(About this exercise) Retype the listing exactly, minus its pictures.

(Provided information)
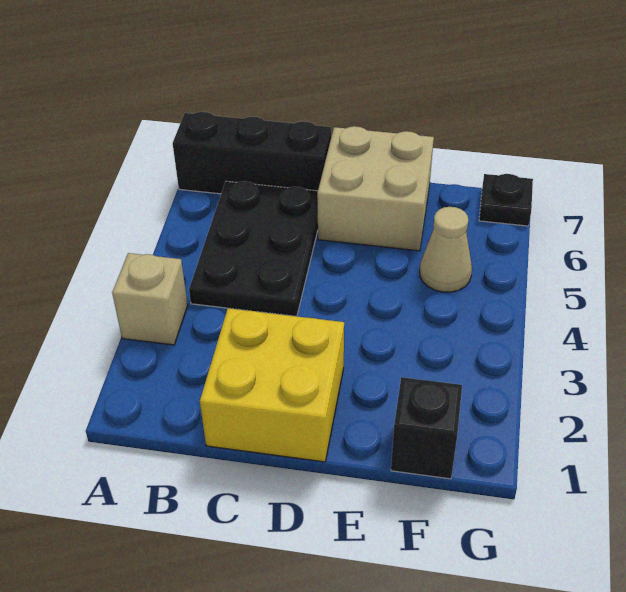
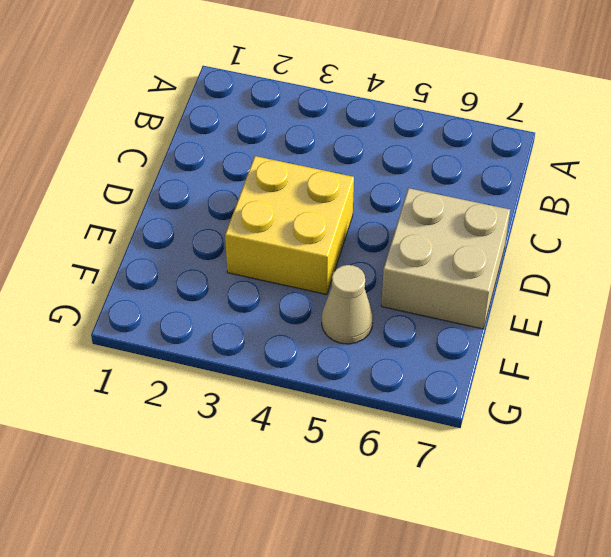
yellow brick D3:E4 level 1 -> yellow brick C1:D2 level 1
none -> tan brick A3 level 1
none -> black brick A7:C7 level 1

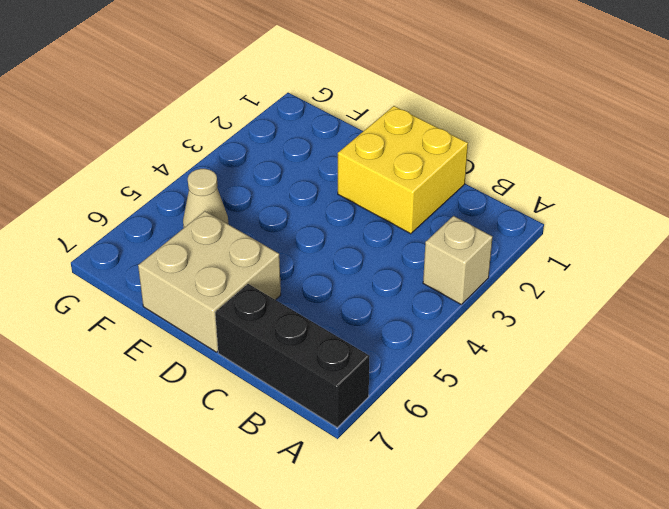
none -> black plate B4:C6 level 1
none -> black brick F1 level 1

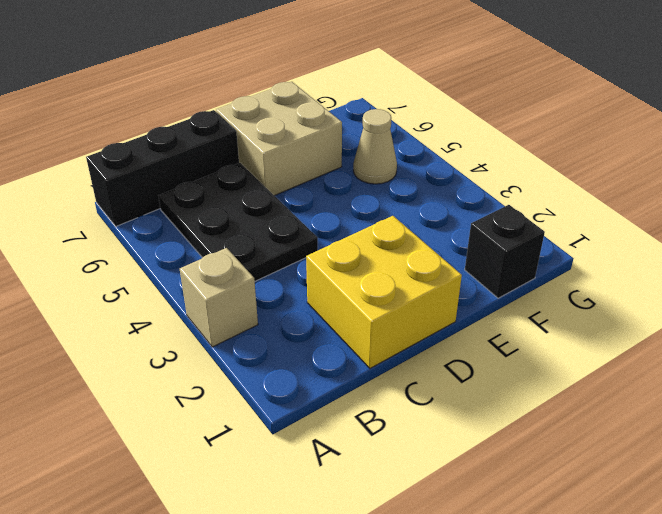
none -> black plate G7 level 1

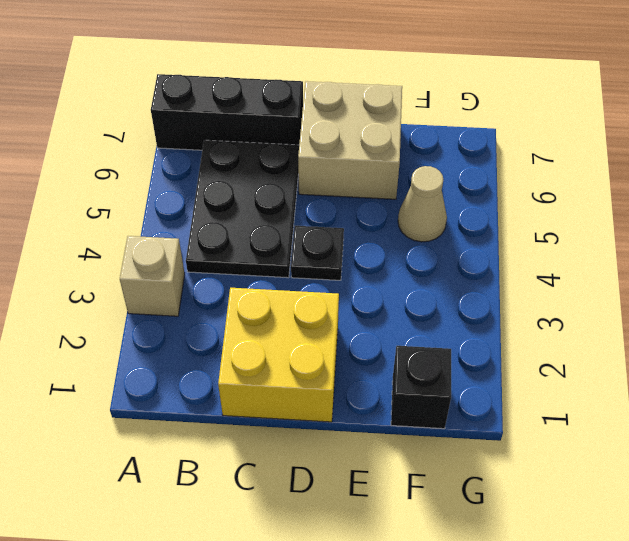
black plate D4 level 1 -> black plate G7 level 1

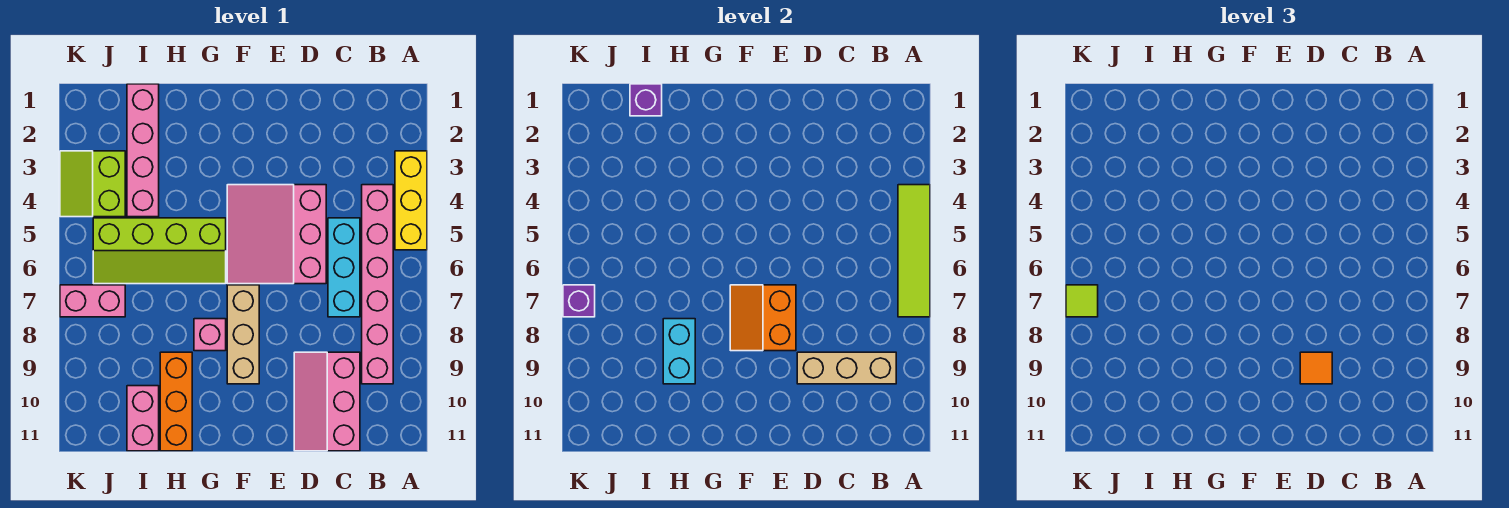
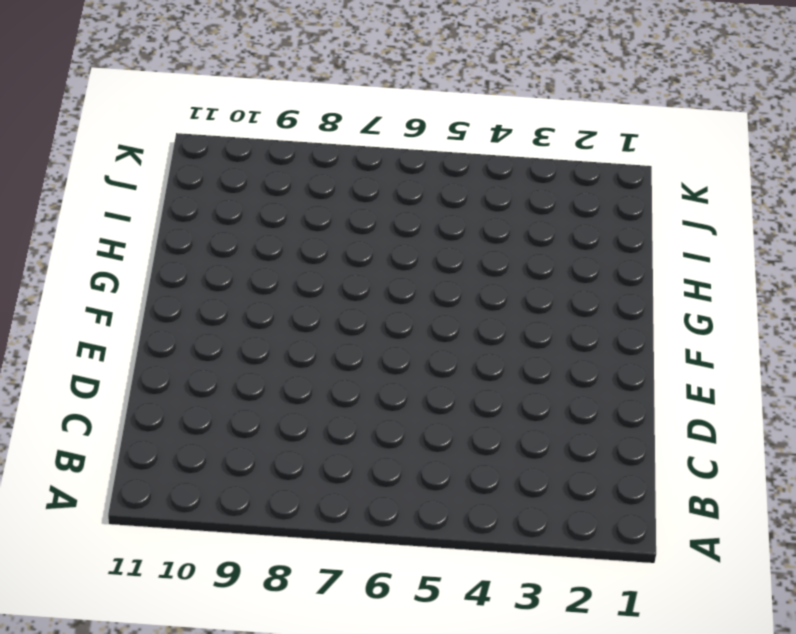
none -> yellow brick A3:A5 level 1
none -> pink brick B4:B9 level 1
none -> cyan brick C5:C7 level 1

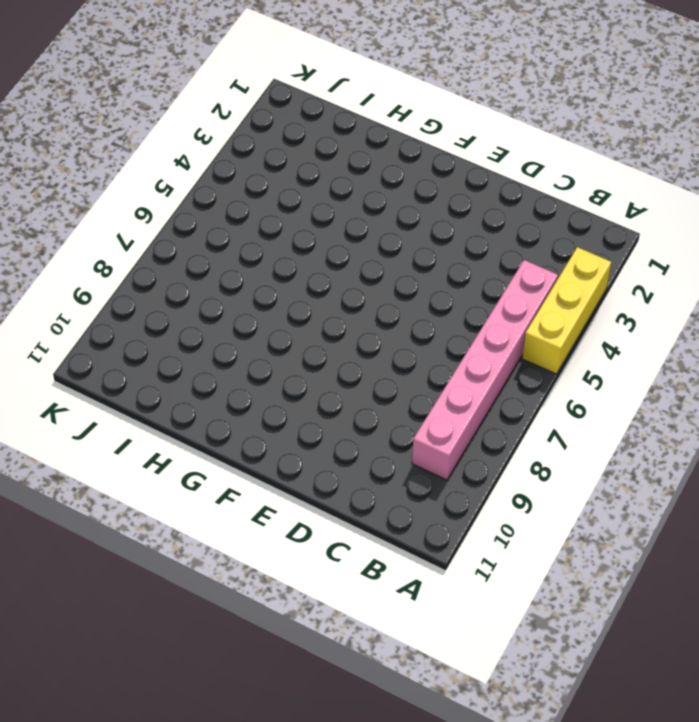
none -> cyan brick C5:C7 level 1
none -> pink slope C9:D11 level 1 top C
none -> pink slope D4:F6 level 1 top D

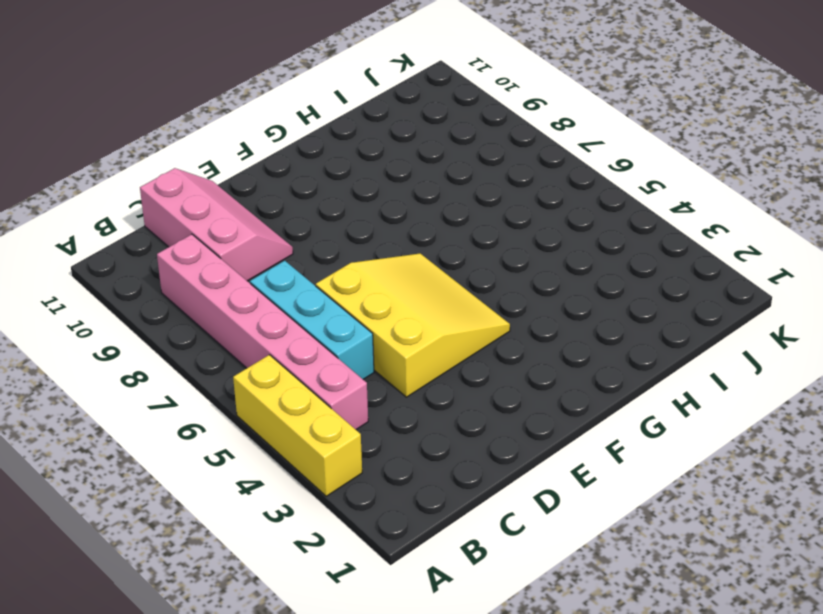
yellow slope D4:F6 level 1 top D -> pink slope D4:F6 level 1 top D
none -> tan brick F7:F9 level 1
none -> lime slope G5:J6 level 1 top 5
none -> pink brick G8 level 1

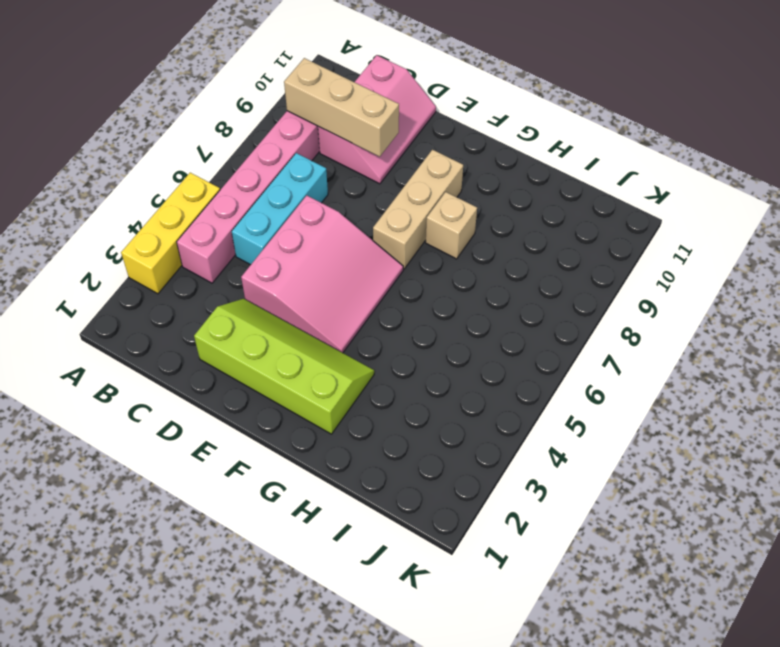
lime slope D2:G3 level 1 top 2 -> lime slope G5:J6 level 1 top 5
tan brick G8 level 1 -> pink brick G8 level 1
none -> orange brick H9:H11 level 1
none -> pink brick I1:I4 level 1
none -> pink brick I10:I11 level 1

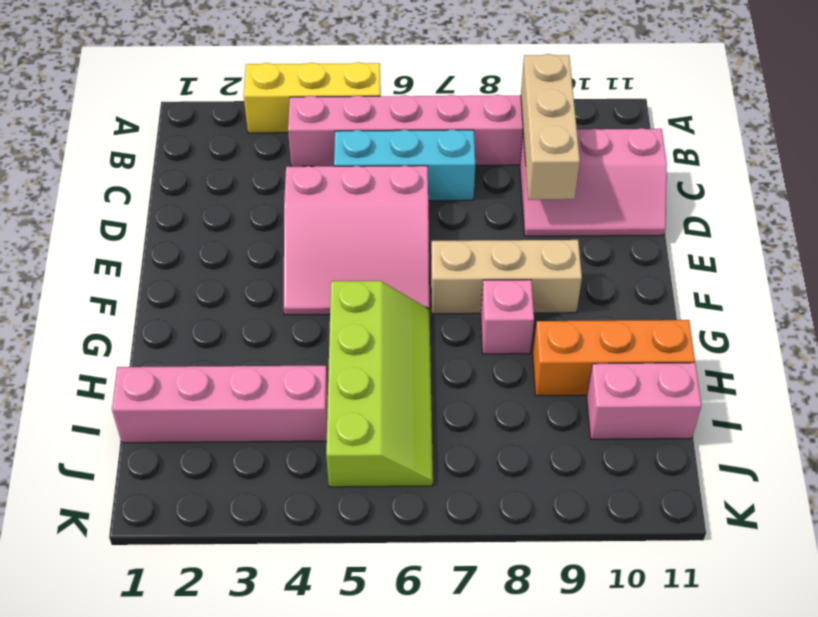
none -> lime slope J3:K4 level 1 top J
none -> pink brick J7:K7 level 1
none -> lime tile A4:A7 level 2

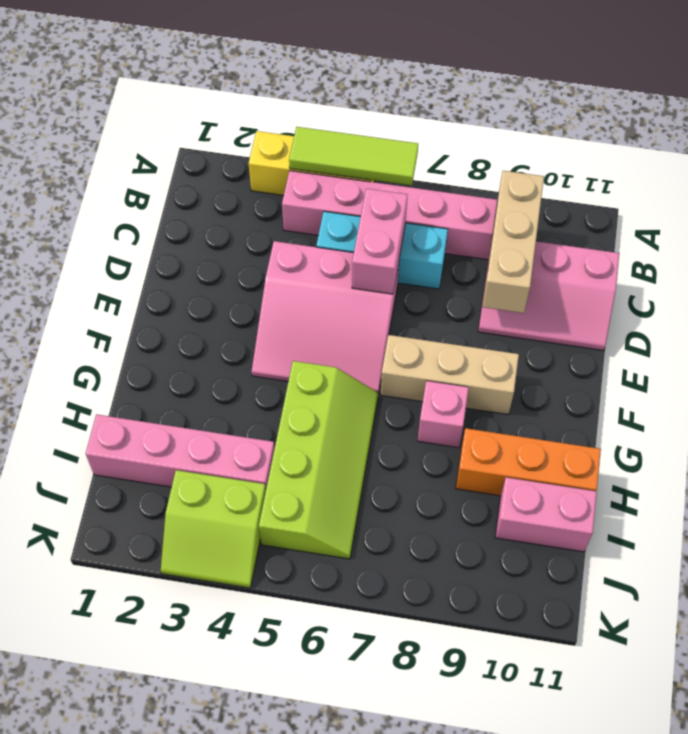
lime tile A4:A6 level 2 -> lime tile A4:A7 level 2
pink brick C6:D6 level 2 -> pink brick J7:K7 level 1
none -> orange slope E7:F8 level 2 top E
none -> cyan brick H8:H9 level 2
none -> purple brick I1 level 2

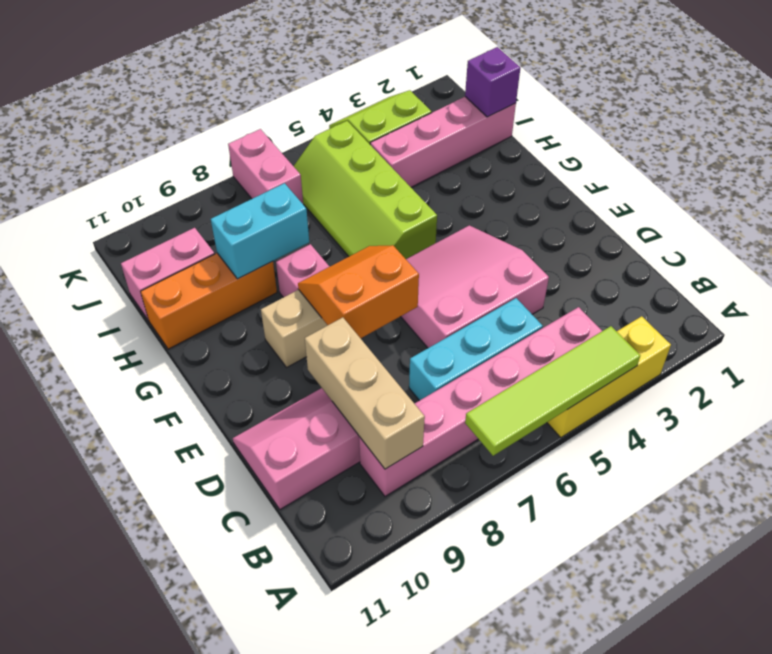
none -> purple brick K7 level 2
none -> orange tile D9 level 3
none -> lime tile K7 level 3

(Your solution)
yellow brick D3:E4 level 1 -> yellow brick C1:D2 level 1
none -> tan brick A3 level 1
none -> black brick A7:C7 level 1

none -> black plate B4:C6 level 1
none -> black brick F1 level 1

none -> black plate G7 level 1

black plate D4 level 1 -> black plate G7 level 1

none -> yellow brick A3:A5 level 1
none -> pink brick B4:B9 level 1
none -> cyan brick C5:C7 level 1

none -> cyan brick C5:C7 level 1
none -> pink slope C9:D11 level 1 top C
none -> pink slope D4:F6 level 1 top D

yellow slope D4:F6 level 1 top D -> pink slope D4:F6 level 1 top D
none -> tan brick F7:F9 level 1
none -> lime slope G5:J6 level 1 top 5
none -> pink brick G8 level 1

lime slope D2:G3 level 1 top 2 -> lime slope G5:J6 level 1 top 5
tan brick G8 level 1 -> pink brick G8 level 1
none -> orange brick H9:H11 level 1
none -> pink brick I1:I4 level 1
none -> pink brick I10:I11 level 1

none -> lime slope J3:K4 level 1 top J
none -> pink brick J7:K7 level 1
none -> lime tile A4:A7 level 2

lime tile A4:A6 level 2 -> lime tile A4:A7 level 2
pink brick C6:D6 level 2 -> pink brick J7:K7 level 1
none -> orange slope E7:F8 level 2 top E
none -> cyan brick H8:H9 level 2
none -> purple brick I1 level 2

none -> purple brick K7 level 2
none -> orange tile D9 level 3
none -> lime tile K7 level 3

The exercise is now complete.